**TASK GOAL**
Your task is to copy every line below that contains the word "minus".

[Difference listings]
********

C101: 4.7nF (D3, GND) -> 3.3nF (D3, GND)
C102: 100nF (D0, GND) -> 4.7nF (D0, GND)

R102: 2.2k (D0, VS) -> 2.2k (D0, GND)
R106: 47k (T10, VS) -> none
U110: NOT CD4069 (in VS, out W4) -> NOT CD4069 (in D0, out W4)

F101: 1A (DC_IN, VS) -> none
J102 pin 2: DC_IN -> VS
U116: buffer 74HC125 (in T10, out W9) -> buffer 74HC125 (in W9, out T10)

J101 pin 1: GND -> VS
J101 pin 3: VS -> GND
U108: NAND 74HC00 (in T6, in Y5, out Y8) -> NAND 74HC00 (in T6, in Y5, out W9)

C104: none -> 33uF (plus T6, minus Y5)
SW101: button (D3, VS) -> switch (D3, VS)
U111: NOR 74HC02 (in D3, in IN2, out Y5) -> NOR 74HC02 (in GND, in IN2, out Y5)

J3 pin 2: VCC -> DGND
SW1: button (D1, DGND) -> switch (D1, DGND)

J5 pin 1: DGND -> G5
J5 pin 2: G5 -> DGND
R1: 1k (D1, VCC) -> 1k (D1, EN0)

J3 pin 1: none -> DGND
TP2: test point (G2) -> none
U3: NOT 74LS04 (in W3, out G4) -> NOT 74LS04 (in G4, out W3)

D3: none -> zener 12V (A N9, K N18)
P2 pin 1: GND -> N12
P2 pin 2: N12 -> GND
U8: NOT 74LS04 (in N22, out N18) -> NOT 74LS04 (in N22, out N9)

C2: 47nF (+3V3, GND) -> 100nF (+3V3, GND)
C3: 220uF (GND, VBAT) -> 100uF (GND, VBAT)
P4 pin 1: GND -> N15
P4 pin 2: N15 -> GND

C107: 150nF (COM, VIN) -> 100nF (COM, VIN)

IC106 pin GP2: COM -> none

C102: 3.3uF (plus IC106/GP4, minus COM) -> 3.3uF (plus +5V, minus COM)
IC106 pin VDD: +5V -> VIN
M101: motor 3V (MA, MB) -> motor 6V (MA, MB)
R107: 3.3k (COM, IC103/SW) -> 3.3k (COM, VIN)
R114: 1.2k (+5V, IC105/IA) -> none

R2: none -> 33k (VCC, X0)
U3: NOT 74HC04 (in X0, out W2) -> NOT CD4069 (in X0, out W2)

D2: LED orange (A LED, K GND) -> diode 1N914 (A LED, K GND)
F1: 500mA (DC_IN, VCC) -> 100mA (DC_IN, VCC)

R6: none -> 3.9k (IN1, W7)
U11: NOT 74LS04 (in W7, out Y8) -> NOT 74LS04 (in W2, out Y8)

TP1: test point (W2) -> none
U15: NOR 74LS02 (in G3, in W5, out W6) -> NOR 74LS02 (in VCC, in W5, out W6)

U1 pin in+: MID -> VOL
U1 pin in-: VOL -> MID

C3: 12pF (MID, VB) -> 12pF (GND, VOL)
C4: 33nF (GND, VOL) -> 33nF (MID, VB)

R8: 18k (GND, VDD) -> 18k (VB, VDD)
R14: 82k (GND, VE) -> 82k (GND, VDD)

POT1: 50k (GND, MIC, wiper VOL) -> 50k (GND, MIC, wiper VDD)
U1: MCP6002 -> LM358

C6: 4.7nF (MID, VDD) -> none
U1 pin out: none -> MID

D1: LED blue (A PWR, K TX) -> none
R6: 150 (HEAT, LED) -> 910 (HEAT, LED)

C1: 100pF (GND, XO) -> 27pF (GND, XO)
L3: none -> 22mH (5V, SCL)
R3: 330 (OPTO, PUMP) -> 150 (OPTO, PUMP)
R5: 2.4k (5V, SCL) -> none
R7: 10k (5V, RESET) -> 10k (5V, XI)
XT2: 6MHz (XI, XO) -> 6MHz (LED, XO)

********

**YOUR SOLUTION**
C104: none -> 33uF (plus T6, minus Y5)
C102: 3.3uF (plus IC106/GP4, minus COM) -> 3.3uF (plus +5V, minus COM)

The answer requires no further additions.